What the exercise asks: Pick out every line in the records that contains the string "kern" and copy each of those lines.

[START OF Records for this task]

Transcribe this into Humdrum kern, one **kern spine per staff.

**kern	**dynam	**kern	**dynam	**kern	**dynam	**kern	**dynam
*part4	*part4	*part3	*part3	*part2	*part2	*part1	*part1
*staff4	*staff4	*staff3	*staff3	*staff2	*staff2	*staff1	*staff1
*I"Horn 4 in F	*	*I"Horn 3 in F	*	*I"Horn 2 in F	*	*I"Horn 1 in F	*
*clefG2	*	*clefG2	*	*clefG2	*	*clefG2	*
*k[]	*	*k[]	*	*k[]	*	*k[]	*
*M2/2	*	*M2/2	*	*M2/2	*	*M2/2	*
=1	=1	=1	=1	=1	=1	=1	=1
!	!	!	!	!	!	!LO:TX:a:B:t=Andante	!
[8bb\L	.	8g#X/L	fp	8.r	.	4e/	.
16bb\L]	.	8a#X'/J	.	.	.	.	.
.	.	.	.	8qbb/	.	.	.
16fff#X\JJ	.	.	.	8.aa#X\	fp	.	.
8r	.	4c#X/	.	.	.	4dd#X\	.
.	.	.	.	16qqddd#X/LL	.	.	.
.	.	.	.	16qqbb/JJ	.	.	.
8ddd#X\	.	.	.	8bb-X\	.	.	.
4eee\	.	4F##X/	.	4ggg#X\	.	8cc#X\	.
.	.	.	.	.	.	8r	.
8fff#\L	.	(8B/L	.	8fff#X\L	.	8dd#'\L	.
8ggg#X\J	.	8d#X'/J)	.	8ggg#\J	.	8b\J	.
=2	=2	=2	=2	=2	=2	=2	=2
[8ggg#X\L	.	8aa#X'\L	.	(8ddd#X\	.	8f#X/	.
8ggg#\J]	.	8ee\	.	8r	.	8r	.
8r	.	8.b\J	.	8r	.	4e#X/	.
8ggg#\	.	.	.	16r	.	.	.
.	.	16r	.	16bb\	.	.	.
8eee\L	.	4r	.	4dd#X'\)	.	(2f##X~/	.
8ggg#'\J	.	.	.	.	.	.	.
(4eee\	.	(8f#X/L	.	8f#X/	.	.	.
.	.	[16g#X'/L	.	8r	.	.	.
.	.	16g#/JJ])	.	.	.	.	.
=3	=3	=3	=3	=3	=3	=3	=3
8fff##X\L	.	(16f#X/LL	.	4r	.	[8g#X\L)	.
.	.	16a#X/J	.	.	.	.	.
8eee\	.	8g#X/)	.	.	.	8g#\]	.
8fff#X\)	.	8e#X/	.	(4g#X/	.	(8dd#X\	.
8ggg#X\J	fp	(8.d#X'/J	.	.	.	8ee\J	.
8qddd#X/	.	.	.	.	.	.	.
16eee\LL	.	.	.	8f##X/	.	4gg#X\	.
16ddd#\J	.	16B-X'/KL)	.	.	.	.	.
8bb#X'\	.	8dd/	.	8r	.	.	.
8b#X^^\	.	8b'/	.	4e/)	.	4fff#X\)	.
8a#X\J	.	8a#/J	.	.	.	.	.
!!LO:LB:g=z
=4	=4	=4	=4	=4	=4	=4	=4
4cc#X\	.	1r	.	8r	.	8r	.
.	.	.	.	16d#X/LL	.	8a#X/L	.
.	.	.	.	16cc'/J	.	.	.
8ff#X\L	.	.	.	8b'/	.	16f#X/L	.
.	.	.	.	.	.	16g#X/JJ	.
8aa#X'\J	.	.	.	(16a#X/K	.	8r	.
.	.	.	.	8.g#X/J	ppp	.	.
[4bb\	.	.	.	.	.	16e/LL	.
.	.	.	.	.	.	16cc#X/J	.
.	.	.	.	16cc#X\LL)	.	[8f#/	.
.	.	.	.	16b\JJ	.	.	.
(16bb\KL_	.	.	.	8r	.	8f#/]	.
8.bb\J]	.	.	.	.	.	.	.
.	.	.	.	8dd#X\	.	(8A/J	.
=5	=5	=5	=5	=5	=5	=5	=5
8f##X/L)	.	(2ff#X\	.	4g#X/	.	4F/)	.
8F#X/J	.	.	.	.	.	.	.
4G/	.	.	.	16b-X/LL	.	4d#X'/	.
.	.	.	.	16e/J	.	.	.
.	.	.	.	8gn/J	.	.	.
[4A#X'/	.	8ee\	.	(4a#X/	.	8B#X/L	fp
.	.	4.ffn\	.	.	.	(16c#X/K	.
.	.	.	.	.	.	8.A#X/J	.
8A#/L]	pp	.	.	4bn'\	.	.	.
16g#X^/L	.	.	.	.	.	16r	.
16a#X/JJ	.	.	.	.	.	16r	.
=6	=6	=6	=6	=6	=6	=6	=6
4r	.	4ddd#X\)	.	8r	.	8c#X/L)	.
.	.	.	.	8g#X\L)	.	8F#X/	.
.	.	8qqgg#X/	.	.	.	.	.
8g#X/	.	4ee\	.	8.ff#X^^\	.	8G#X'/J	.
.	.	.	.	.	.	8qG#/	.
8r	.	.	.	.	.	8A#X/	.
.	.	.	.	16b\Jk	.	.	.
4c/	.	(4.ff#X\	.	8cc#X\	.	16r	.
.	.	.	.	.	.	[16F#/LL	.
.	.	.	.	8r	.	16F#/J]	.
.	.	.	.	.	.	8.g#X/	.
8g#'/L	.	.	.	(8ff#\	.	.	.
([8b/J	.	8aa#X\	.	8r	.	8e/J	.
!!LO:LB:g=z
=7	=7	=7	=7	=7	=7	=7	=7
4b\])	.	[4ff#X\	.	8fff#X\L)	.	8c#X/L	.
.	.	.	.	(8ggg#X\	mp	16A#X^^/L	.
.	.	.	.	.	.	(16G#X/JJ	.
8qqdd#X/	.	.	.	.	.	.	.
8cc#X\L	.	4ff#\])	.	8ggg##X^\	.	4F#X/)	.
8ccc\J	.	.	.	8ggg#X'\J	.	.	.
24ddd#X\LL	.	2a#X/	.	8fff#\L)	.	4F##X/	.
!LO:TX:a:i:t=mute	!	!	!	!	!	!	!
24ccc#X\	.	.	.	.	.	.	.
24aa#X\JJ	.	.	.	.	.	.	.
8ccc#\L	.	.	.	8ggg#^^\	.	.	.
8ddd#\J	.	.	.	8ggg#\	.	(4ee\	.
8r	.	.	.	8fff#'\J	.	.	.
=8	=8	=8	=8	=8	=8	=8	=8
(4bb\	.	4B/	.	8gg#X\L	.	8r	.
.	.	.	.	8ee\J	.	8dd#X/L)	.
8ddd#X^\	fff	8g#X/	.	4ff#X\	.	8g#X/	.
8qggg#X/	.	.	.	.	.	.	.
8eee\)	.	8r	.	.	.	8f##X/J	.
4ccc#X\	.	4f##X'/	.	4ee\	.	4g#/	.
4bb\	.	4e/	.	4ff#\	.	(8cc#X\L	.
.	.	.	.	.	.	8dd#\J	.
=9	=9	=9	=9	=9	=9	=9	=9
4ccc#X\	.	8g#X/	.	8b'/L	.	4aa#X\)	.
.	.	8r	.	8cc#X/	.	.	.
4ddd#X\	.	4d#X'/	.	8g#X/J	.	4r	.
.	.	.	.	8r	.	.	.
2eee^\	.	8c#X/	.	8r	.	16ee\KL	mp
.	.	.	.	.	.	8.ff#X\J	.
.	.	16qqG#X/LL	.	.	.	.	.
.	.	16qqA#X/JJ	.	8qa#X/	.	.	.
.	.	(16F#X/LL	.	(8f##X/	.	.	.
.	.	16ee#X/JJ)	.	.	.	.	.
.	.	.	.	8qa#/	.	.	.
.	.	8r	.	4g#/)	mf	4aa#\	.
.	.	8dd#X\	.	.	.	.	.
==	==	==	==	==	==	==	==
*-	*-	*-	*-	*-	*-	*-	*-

[END OF Records for this task]

Task result:
Transcribe this into Humdrum kern, one **kern spine per staff.
**kern	**dynam	**kern	**dynam	**kern	**dynam	**kern	**dynam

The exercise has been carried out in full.